Material supplied Block Start

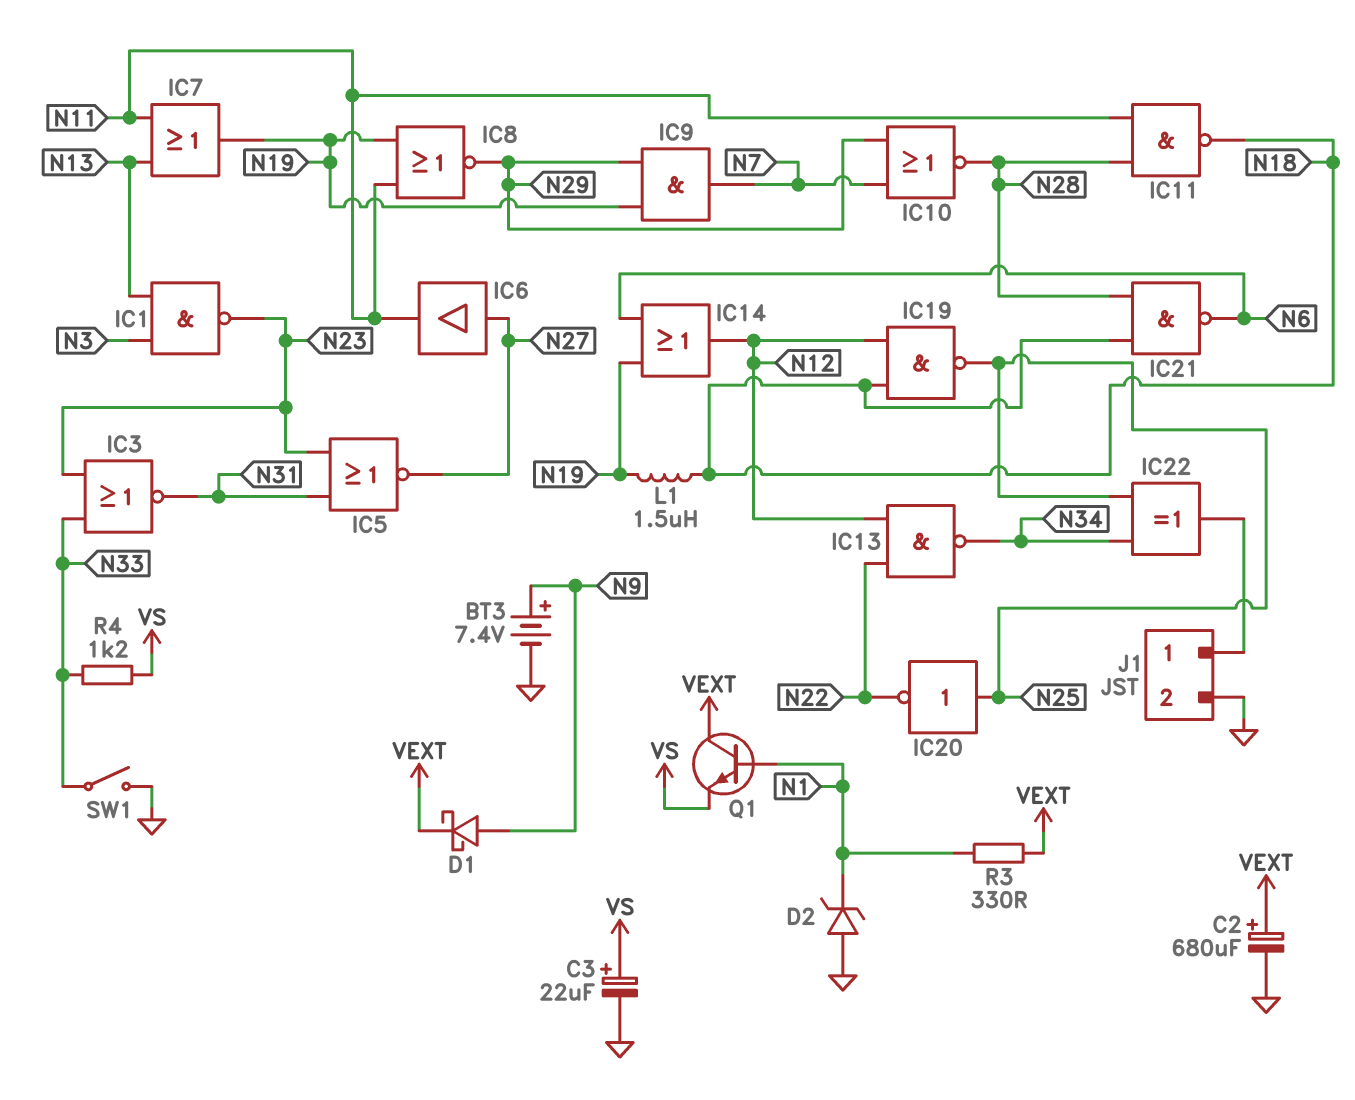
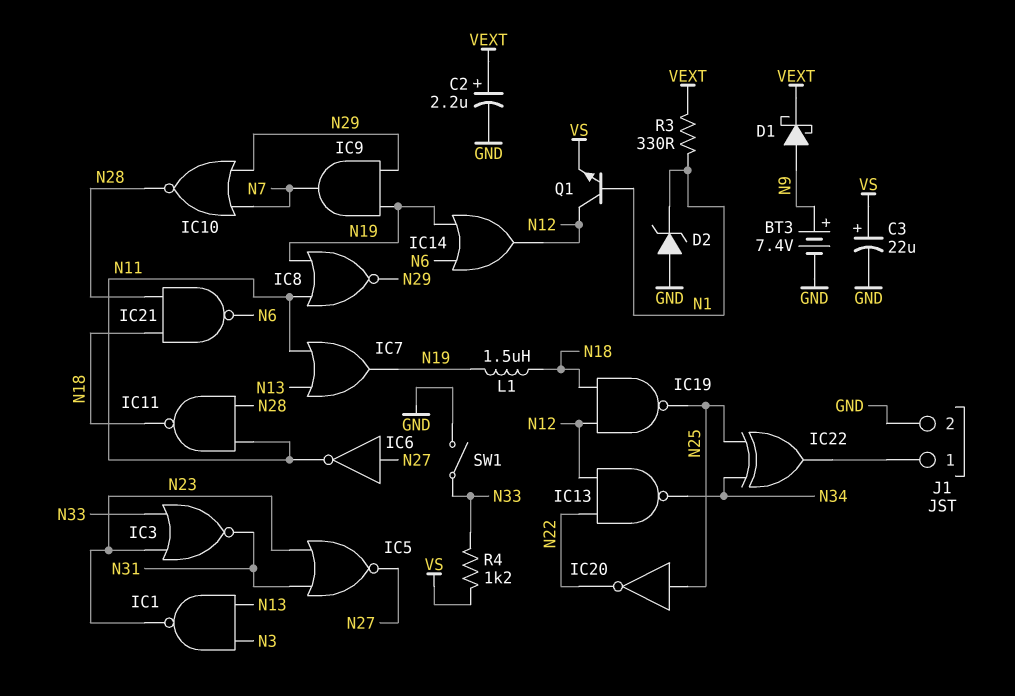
C2: 680uF (plus VEXT, minus GND) -> 2.2uF (plus VEXT, minus GND)
IC6: buffer (in N27, out N11) -> NOT (in N27, out N11)
Q1: NPN (B N1, C VEXT, E VS) -> NPN (B N1, C N12, E VS)

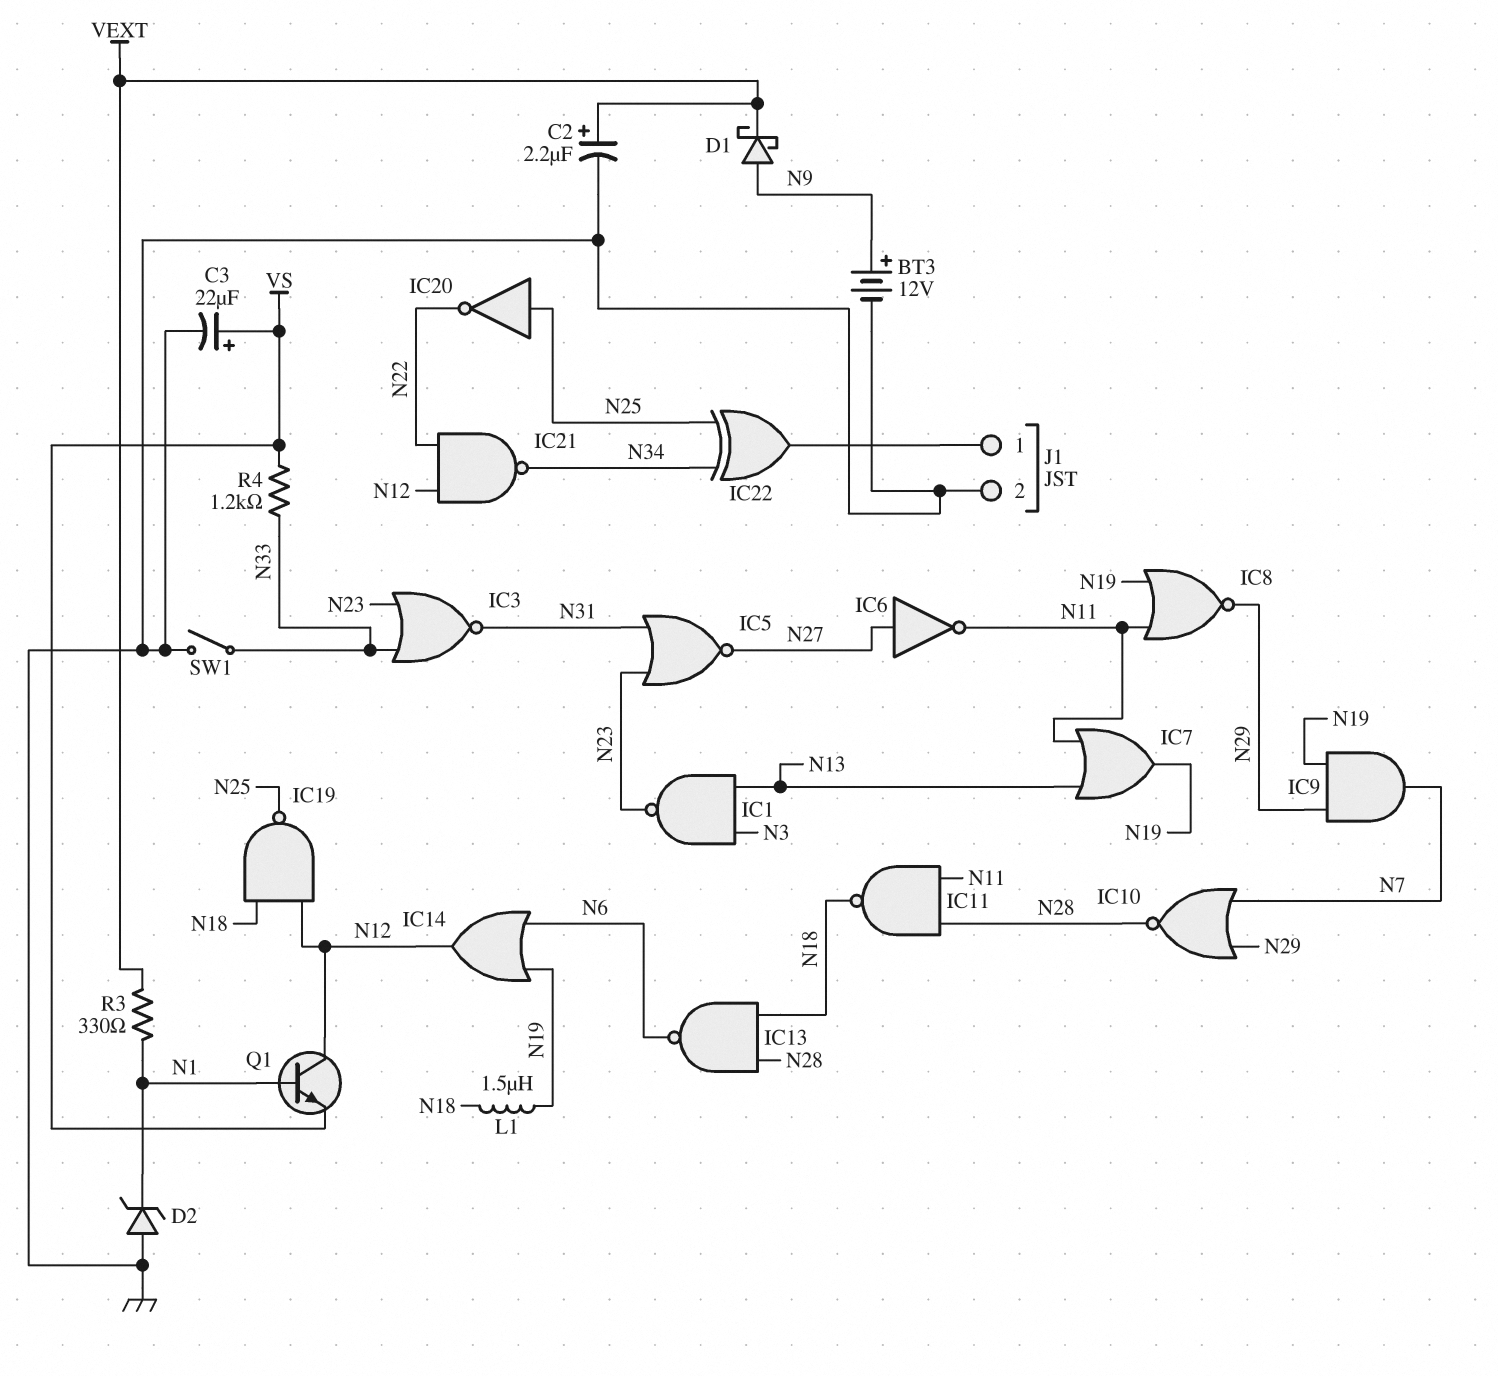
BT3: 7.4V (plus N9, minus GND) -> 12V (plus N9, minus GND)
IC13: NAND (in N12, in N22, out N34) -> NAND (in N18, in N28, out N6)
IC21: NAND (in N18, in N28, out N6) -> NAND (in N12, in N22, out N34)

Material supplied Block End

* Task instructions *
Make an exact copy of the listing. Do not carry over its pictures.

* The completed task *
C2: 680uF (plus VEXT, minus GND) -> 2.2uF (plus VEXT, minus GND)
IC6: buffer (in N27, out N11) -> NOT (in N27, out N11)
Q1: NPN (B N1, C VEXT, E VS) -> NPN (B N1, C N12, E VS)

BT3: 7.4V (plus N9, minus GND) -> 12V (plus N9, minus GND)
IC13: NAND (in N12, in N22, out N34) -> NAND (in N18, in N28, out N6)
IC21: NAND (in N18, in N28, out N6) -> NAND (in N12, in N22, out N34)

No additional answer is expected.